*** The data ***
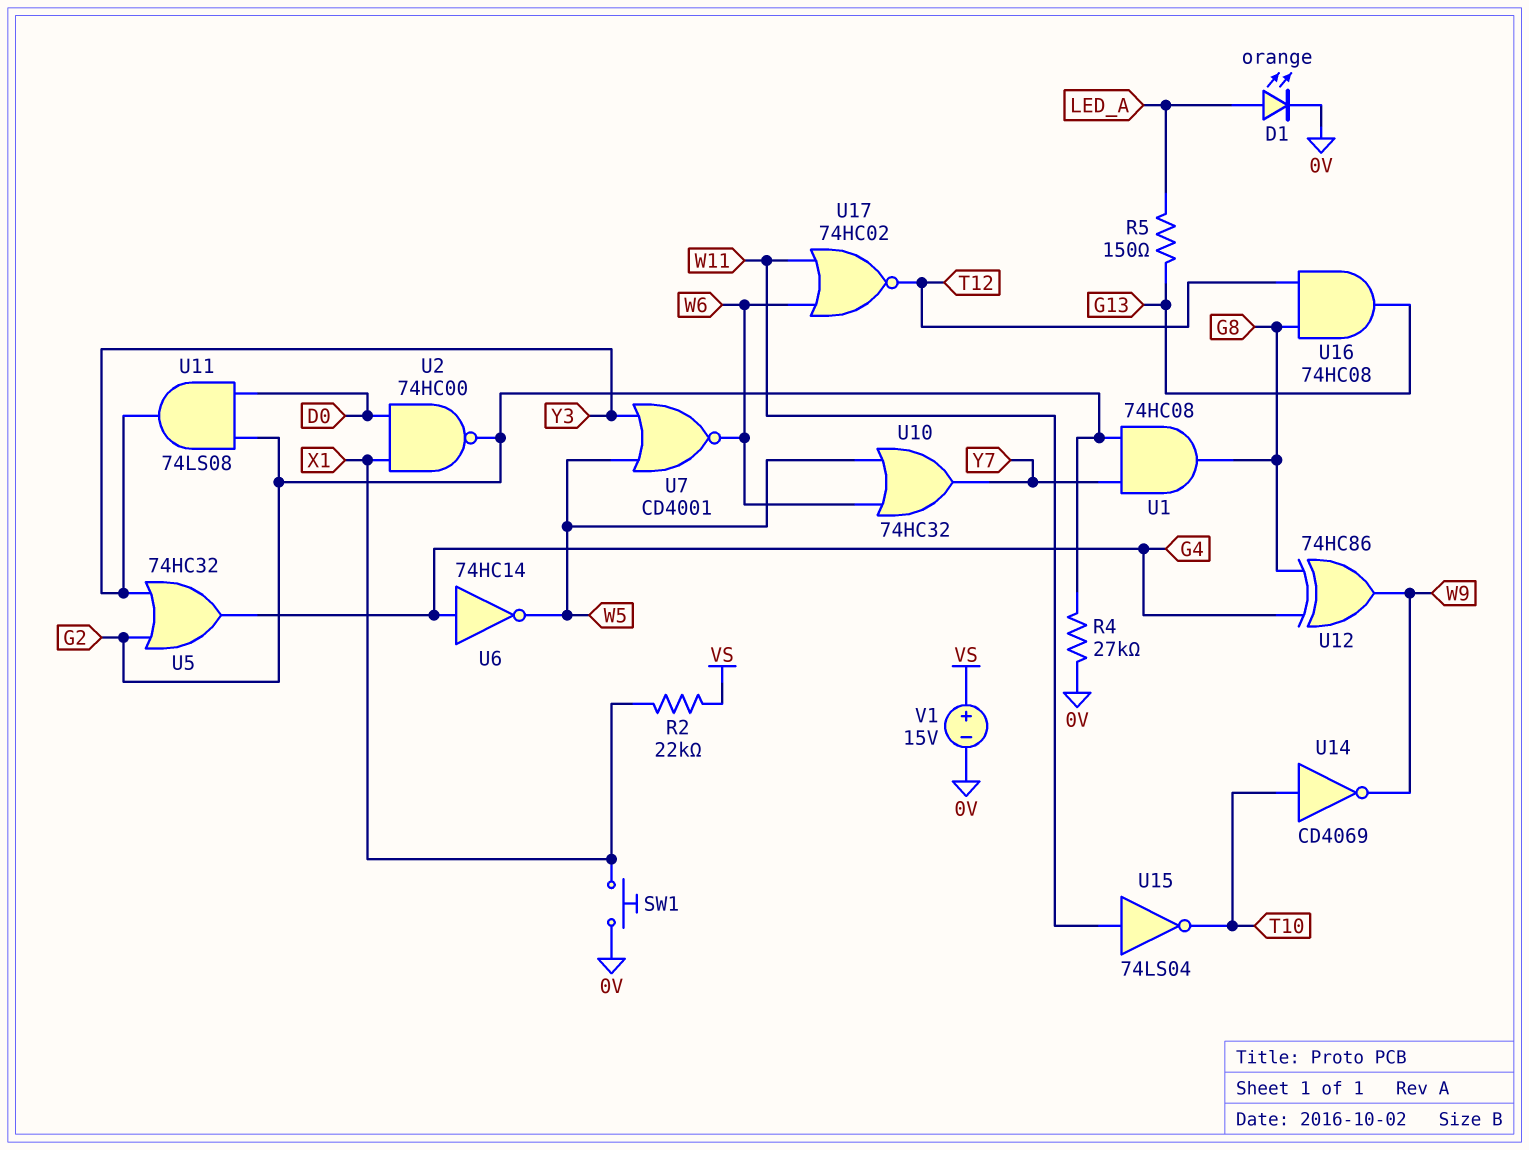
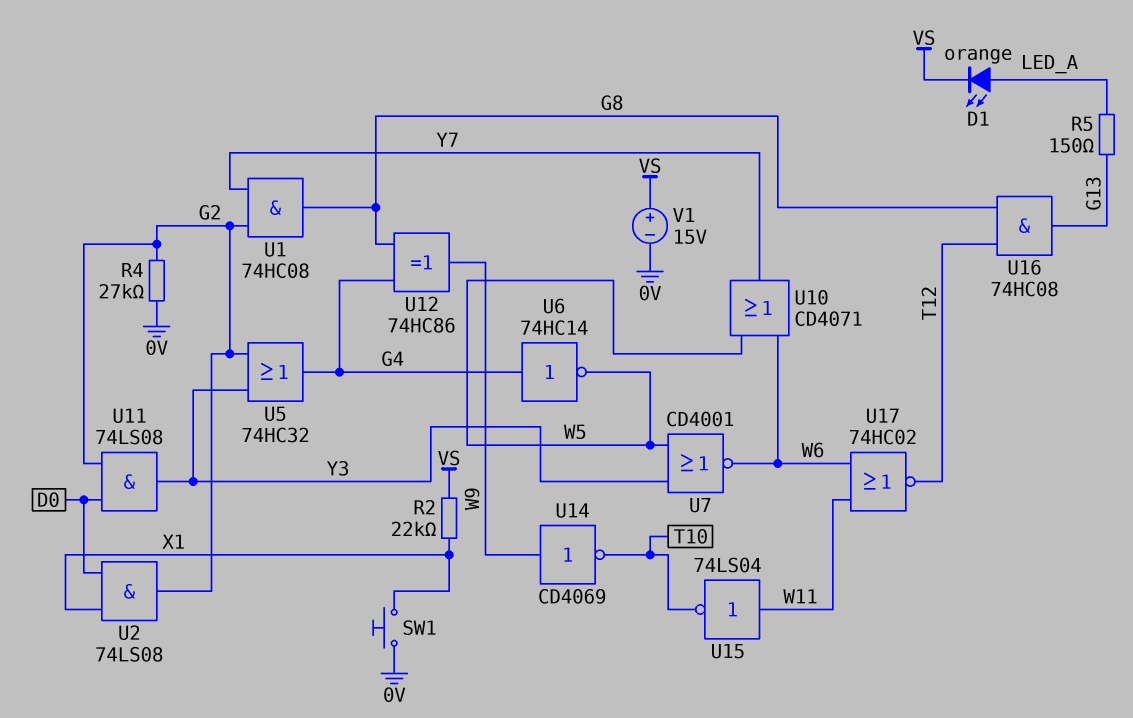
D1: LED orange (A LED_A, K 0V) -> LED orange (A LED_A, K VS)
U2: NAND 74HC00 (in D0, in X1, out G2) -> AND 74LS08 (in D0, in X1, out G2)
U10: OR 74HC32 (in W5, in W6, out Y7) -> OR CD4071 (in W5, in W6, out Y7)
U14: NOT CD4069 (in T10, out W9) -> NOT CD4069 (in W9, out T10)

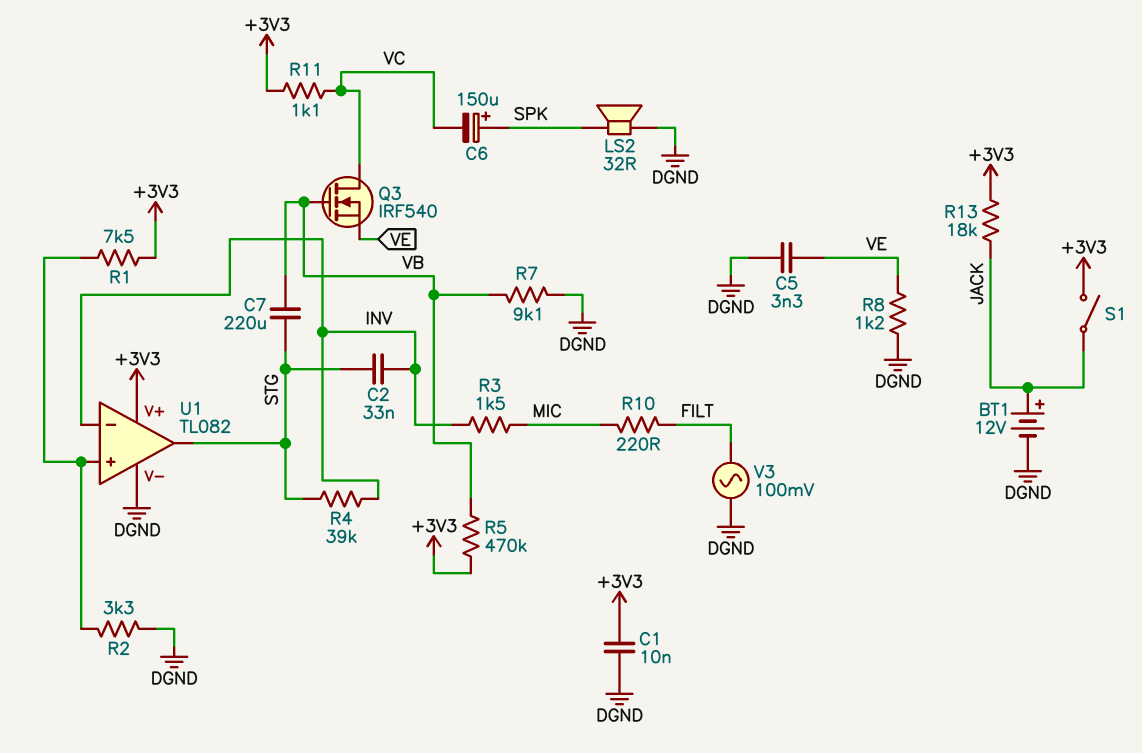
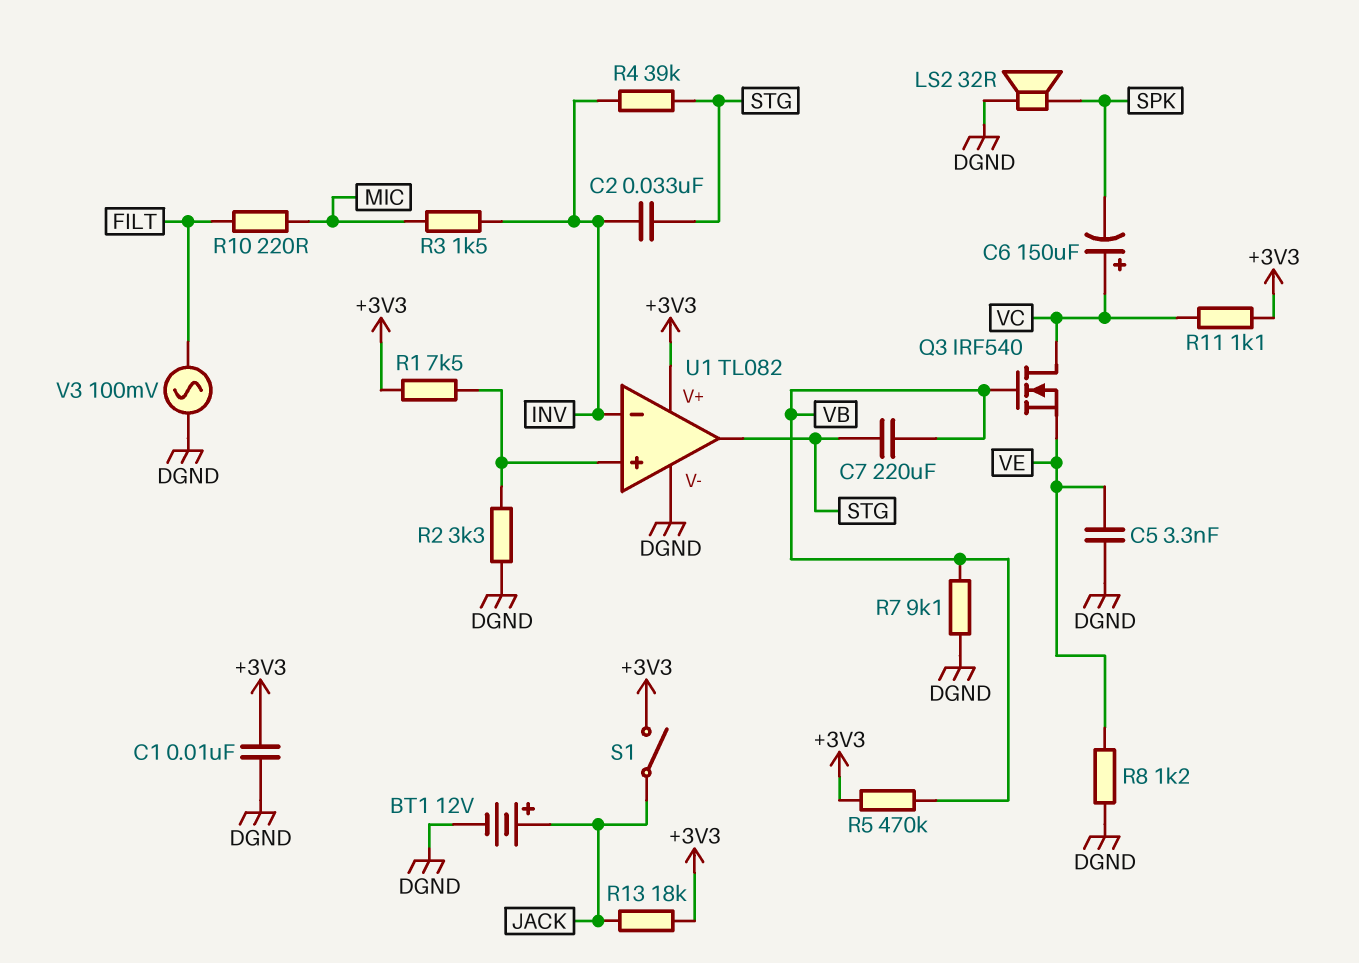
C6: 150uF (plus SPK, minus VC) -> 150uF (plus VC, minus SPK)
*** End of The data ***
* **What this task involves**:
Beginning with the line that has "U14: NOT CD4069", repeat each remaining line of the data above word for word, keeping pictures out.

* **Finished exercise**:
U14: NOT CD4069 (in T10, out W9) -> NOT CD4069 (in W9, out T10)

C6: 150uF (plus SPK, minus VC) -> 150uF (plus VC, minus SPK)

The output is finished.